Records contained in a dataset
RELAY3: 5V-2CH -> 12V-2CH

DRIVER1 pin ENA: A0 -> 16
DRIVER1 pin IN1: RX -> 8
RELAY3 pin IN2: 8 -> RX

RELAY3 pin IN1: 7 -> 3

--

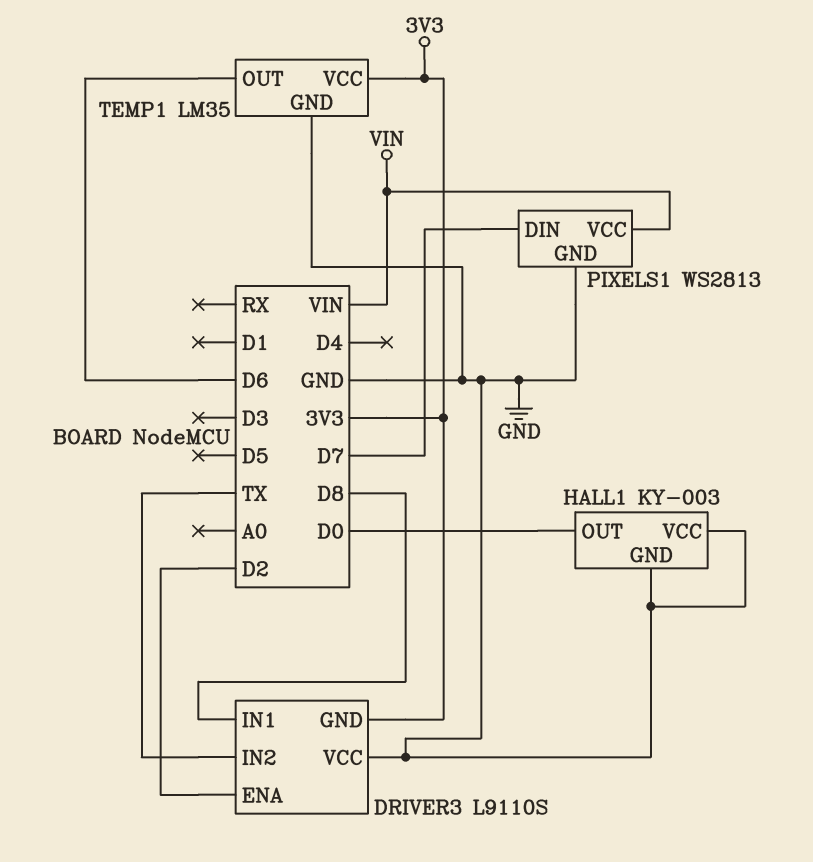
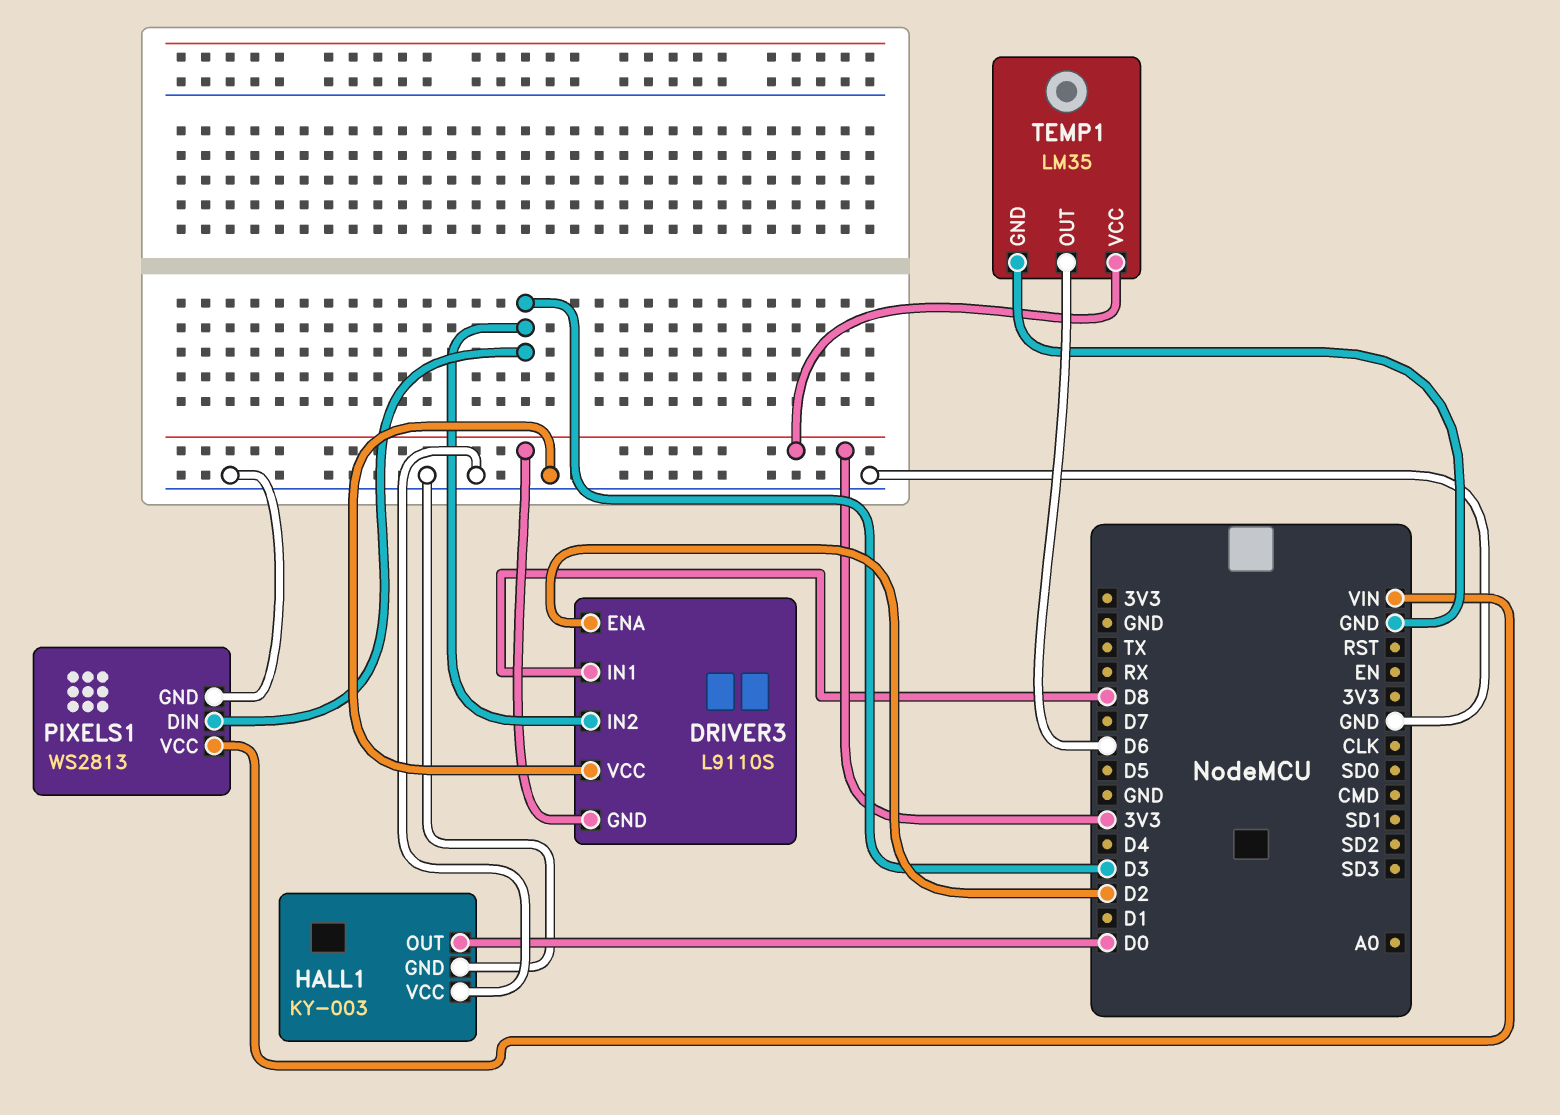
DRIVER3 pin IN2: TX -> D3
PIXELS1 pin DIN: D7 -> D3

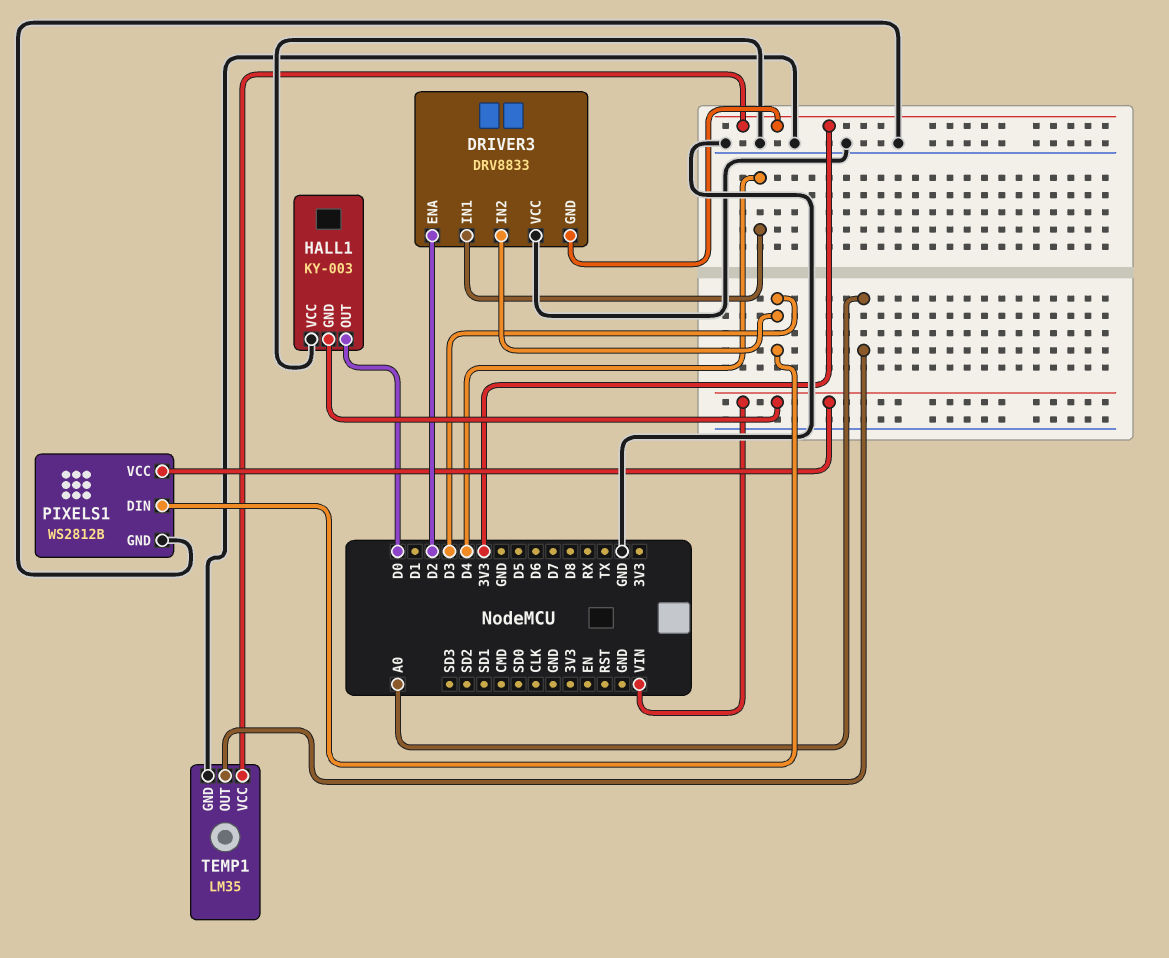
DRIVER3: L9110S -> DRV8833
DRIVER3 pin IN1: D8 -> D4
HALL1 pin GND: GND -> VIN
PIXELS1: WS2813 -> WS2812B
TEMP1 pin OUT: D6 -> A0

▶ Try it: Your answer should be the exact lines above from the one with "DRIVER3: L9110S -> DRV8833" through the one with "TEMP1 pin OUT: D6 -> A0", both included, and nothing besides.

▶ Your solution:
DRIVER3: L9110S -> DRV8833
DRIVER3 pin IN1: D8 -> D4
HALL1 pin GND: GND -> VIN
PIXELS1: WS2813 -> WS2812B
TEMP1 pin OUT: D6 -> A0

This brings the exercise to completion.